=== Exercise material ===
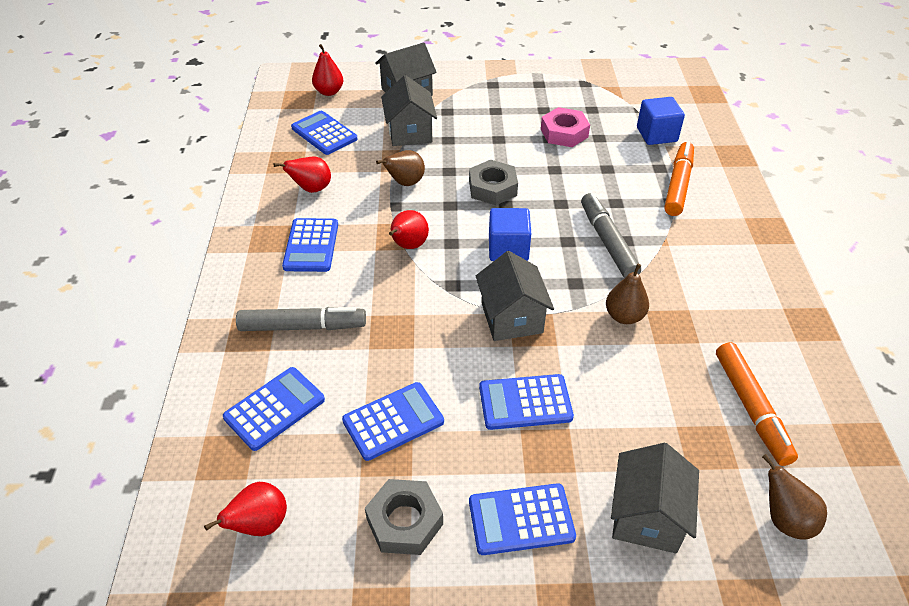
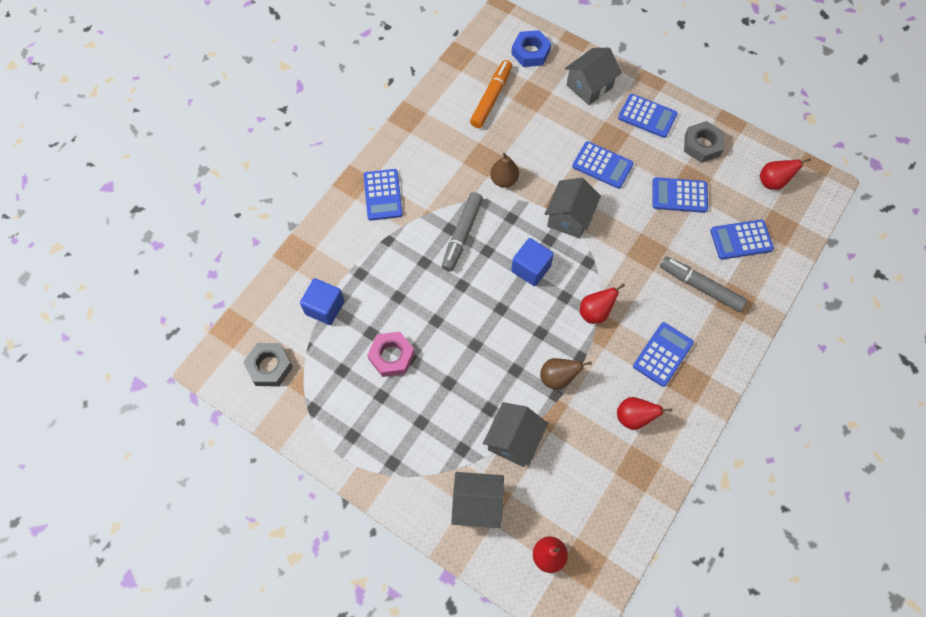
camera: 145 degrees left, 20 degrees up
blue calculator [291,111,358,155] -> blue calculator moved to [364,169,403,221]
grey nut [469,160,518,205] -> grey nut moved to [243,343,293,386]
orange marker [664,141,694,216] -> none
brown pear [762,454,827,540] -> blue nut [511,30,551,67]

* * *

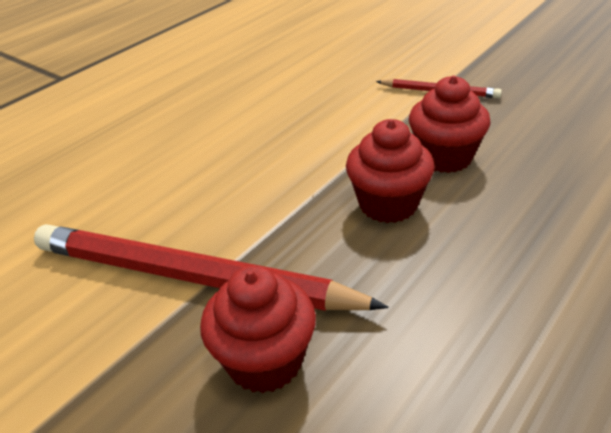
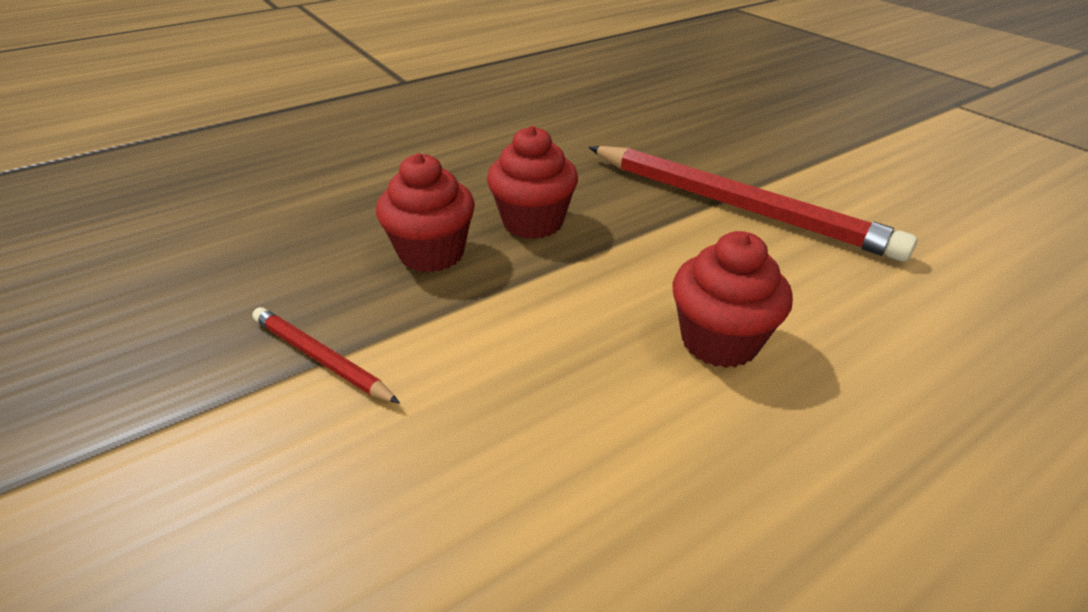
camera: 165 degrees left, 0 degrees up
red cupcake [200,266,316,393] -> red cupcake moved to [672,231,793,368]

==

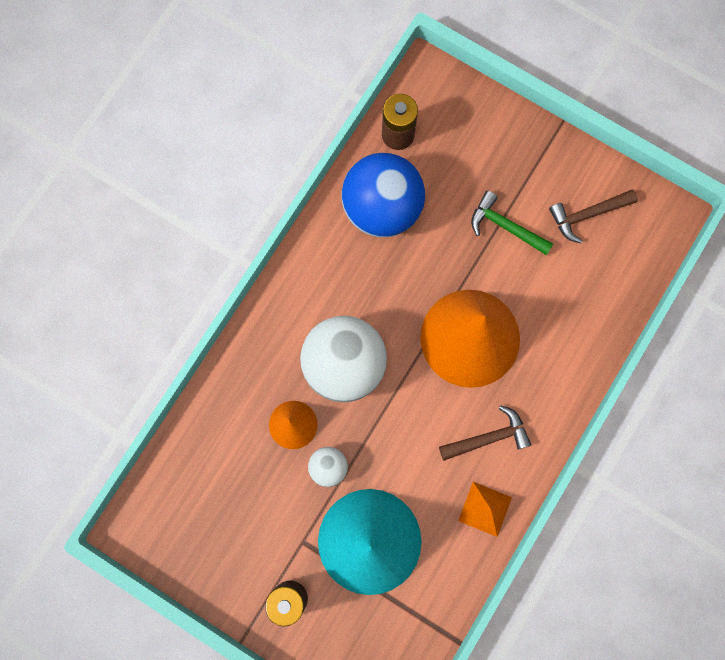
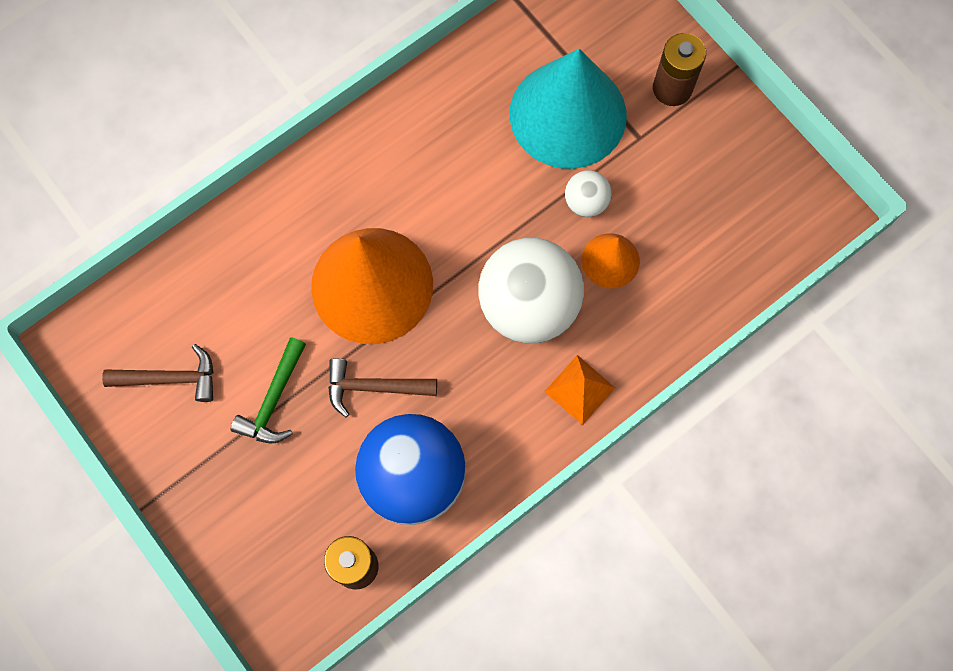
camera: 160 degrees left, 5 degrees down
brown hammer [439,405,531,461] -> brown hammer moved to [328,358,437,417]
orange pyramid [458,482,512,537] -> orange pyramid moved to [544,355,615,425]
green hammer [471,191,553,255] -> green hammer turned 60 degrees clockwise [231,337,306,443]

=== Job ===
If a line above includes the string "camera", pick it out.

=== Written answer ===
camera: 145 degrees left, 20 degrees up
camera: 165 degrees left, 0 degrees up
camera: 160 degrees left, 5 degrees down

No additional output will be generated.